_Aim of the task_
Set down, in full, every record in the block.

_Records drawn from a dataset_
***

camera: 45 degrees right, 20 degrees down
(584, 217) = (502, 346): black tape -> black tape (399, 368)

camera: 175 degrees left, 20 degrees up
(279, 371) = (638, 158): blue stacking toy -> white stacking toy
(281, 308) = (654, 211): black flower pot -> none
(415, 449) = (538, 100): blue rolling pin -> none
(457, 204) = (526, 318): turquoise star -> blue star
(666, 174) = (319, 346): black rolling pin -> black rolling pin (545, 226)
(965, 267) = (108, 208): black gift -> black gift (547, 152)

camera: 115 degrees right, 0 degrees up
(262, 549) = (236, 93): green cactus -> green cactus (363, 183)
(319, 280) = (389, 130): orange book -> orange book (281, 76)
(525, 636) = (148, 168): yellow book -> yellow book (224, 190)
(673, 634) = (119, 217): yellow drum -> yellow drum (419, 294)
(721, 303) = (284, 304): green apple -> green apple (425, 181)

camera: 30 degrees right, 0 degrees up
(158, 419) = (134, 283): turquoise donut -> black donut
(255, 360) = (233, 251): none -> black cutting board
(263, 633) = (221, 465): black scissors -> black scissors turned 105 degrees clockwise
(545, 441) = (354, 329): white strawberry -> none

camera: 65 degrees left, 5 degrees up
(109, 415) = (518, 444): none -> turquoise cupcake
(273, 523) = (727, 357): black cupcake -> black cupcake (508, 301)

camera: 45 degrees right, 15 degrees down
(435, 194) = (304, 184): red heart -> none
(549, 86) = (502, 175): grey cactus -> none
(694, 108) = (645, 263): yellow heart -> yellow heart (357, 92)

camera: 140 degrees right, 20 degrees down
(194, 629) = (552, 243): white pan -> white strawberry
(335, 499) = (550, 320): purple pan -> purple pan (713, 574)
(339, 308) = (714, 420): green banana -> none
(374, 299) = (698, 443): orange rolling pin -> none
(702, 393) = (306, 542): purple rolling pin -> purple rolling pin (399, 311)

***

_Task solution_
camera: 45 degrees right, 20 degrees down
(584, 217) = (502, 346): black tape -> black tape (399, 368)

camera: 175 degrees left, 20 degrees up
(279, 371) = (638, 158): blue stacking toy -> white stacking toy
(281, 308) = (654, 211): black flower pot -> none
(415, 449) = (538, 100): blue rolling pin -> none
(457, 204) = (526, 318): turquoise star -> blue star
(666, 174) = (319, 346): black rolling pin -> black rolling pin (545, 226)
(965, 267) = (108, 208): black gift -> black gift (547, 152)

camera: 115 degrees right, 0 degrees up
(262, 549) = (236, 93): green cactus -> green cactus (363, 183)
(319, 280) = (389, 130): orange book -> orange book (281, 76)
(525, 636) = (148, 168): yellow book -> yellow book (224, 190)
(673, 634) = (119, 217): yellow drum -> yellow drum (419, 294)
(721, 303) = (284, 304): green apple -> green apple (425, 181)

camera: 30 degrees right, 0 degrees up
(158, 419) = (134, 283): turquoise donut -> black donut
(255, 360) = (233, 251): none -> black cutting board
(263, 633) = (221, 465): black scissors -> black scissors turned 105 degrees clockwise
(545, 441) = (354, 329): white strawberry -> none

camera: 65 degrees left, 5 degrees up
(109, 415) = (518, 444): none -> turquoise cupcake
(273, 523) = (727, 357): black cupcake -> black cupcake (508, 301)

camera: 45 degrees right, 15 degrees down
(435, 194) = (304, 184): red heart -> none
(549, 86) = (502, 175): grey cactus -> none
(694, 108) = (645, 263): yellow heart -> yellow heart (357, 92)

camera: 140 degrees right, 20 degrees down
(194, 629) = (552, 243): white pan -> white strawberry
(335, 499) = (550, 320): purple pan -> purple pan (713, 574)
(339, 308) = (714, 420): green banana -> none
(374, 299) = (698, 443): orange rolling pin -> none
(702, 393) = (306, 542): purple rolling pin -> purple rolling pin (399, 311)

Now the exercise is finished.